**** SUPPLIED RECORDS

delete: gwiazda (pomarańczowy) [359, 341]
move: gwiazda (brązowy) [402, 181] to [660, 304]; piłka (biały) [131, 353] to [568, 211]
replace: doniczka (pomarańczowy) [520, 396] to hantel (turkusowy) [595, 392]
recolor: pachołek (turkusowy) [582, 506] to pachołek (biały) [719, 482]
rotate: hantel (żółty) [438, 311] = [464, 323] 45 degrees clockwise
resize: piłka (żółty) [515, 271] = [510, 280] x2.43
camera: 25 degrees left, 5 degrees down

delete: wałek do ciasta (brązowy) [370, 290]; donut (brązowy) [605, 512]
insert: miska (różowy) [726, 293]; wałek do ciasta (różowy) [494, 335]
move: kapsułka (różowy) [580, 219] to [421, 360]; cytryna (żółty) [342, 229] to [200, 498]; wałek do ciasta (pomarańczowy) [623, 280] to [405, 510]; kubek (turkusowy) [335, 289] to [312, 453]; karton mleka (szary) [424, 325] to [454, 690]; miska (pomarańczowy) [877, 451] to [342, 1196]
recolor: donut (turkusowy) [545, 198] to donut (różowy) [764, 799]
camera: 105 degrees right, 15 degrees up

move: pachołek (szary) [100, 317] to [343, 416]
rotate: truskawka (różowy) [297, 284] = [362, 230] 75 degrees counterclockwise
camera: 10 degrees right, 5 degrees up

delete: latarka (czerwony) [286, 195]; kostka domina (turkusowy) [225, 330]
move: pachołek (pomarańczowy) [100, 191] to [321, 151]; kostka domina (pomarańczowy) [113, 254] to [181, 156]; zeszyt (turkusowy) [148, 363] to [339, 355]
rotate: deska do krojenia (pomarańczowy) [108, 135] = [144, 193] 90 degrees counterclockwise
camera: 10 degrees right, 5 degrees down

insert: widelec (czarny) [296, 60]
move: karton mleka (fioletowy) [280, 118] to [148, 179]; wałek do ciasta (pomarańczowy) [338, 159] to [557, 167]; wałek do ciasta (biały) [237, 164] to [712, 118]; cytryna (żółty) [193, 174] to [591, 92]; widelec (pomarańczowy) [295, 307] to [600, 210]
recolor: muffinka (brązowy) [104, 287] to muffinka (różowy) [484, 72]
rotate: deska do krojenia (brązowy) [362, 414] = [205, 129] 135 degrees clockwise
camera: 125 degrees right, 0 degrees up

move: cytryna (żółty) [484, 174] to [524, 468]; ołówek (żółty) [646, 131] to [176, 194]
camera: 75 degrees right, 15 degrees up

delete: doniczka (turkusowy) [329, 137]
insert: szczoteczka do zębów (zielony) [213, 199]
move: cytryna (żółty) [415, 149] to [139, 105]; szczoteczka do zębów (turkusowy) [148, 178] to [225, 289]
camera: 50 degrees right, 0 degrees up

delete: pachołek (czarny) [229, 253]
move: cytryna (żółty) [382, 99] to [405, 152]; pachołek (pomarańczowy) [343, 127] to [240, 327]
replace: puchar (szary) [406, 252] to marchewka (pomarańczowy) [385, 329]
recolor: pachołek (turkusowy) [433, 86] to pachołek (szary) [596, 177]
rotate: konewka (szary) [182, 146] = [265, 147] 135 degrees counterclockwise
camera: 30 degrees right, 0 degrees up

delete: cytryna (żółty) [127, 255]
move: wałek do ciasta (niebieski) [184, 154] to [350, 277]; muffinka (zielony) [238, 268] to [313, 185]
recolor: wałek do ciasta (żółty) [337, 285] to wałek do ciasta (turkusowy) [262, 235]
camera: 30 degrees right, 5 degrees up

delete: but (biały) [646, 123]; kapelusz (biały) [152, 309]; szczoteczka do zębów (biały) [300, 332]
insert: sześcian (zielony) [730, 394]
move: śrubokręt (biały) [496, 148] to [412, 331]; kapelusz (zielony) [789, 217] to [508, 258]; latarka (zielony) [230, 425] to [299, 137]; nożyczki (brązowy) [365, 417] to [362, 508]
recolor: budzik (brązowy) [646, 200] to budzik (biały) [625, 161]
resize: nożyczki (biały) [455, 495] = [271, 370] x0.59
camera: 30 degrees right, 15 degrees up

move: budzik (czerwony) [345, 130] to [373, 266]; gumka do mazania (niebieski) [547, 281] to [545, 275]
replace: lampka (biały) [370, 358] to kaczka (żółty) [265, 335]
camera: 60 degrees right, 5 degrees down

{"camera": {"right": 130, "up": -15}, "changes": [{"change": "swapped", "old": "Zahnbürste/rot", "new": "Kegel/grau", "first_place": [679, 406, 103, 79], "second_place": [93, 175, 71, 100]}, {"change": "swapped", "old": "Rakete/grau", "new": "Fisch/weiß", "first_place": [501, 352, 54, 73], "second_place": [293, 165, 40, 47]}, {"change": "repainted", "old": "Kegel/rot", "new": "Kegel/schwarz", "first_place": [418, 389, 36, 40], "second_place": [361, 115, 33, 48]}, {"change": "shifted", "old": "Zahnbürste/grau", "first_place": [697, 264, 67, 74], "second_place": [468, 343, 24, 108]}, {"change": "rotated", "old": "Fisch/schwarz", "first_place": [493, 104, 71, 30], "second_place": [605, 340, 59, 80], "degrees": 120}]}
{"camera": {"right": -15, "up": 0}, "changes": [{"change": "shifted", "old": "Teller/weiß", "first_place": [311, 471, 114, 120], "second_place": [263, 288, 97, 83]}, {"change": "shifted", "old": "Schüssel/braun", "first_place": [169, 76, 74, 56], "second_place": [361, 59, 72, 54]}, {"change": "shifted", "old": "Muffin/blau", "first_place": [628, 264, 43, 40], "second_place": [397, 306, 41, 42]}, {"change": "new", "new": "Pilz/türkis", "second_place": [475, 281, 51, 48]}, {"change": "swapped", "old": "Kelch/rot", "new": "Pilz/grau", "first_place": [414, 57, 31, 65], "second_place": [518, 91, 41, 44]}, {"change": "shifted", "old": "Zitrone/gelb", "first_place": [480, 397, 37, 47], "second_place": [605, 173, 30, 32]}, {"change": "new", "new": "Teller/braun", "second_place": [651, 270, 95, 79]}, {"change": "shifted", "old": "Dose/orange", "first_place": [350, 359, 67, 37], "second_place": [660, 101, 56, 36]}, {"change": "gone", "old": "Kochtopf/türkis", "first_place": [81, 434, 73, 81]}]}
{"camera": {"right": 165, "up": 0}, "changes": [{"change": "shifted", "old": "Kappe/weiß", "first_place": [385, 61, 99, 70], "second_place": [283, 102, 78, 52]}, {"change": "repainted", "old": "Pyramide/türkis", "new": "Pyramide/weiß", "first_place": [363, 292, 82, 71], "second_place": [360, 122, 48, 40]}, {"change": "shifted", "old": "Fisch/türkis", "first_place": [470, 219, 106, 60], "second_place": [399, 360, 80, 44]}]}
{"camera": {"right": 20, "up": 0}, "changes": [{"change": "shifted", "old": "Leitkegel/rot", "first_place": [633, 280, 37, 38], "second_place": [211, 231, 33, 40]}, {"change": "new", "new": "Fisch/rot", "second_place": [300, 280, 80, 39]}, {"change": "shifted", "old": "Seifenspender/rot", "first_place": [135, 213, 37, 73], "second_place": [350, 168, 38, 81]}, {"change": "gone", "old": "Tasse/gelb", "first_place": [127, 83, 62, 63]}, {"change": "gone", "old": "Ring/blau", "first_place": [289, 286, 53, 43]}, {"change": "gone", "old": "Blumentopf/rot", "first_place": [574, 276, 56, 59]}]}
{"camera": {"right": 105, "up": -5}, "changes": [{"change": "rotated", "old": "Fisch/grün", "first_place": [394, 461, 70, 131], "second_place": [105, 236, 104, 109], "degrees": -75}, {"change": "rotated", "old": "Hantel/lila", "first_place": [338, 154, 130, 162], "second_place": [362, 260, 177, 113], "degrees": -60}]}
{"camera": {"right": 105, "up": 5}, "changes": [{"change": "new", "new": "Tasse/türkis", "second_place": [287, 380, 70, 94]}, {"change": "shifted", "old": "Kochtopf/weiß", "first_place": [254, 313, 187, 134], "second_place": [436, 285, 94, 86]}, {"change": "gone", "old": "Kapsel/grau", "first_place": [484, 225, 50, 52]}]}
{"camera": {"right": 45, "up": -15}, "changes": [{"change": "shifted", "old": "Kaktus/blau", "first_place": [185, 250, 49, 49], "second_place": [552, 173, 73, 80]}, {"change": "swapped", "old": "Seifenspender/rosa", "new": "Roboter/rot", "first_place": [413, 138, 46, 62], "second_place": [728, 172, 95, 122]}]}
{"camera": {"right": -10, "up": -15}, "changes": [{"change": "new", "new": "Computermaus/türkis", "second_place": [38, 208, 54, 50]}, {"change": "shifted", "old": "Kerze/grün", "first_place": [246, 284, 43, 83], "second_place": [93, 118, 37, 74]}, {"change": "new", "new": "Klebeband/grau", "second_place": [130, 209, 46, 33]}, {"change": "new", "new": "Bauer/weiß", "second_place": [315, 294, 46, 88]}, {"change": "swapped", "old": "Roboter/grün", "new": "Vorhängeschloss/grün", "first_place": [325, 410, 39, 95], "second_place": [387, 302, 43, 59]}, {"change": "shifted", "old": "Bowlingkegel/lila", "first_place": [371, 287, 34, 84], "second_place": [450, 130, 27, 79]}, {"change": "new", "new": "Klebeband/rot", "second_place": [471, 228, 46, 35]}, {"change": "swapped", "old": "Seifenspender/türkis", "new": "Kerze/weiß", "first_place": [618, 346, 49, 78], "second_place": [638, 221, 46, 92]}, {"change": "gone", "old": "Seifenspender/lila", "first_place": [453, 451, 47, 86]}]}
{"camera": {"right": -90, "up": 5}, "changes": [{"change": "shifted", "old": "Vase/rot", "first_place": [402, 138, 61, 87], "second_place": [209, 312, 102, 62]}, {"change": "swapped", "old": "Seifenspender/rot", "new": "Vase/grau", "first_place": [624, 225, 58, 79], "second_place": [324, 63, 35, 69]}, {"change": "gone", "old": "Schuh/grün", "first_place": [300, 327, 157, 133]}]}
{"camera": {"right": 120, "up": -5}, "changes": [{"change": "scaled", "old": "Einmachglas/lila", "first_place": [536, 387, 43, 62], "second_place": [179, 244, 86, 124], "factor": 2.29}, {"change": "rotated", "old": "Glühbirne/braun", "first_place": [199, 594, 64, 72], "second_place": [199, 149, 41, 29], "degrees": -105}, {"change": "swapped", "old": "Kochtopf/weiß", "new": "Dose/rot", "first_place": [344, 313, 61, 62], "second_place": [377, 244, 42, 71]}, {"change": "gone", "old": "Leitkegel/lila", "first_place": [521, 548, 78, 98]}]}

********

§ **EXERCISE DIRECTIONS**
The lines running from the start of the data through the one that contains "resize: piłka (żółty)" should be reproduced exactly, and only those.

§ **ANSWER TO THIS EXERCISE**
delete: gwiazda (pomarańczowy) [359, 341]
move: gwiazda (brązowy) [402, 181] to [660, 304]; piłka (biały) [131, 353] to [568, 211]
replace: doniczka (pomarańczowy) [520, 396] to hantel (turkusowy) [595, 392]
recolor: pachołek (turkusowy) [582, 506] to pachołek (biały) [719, 482]
rotate: hantel (żółty) [438, 311] = [464, 323] 45 degrees clockwise
resize: piłka (żółty) [515, 271] = [510, 280] x2.43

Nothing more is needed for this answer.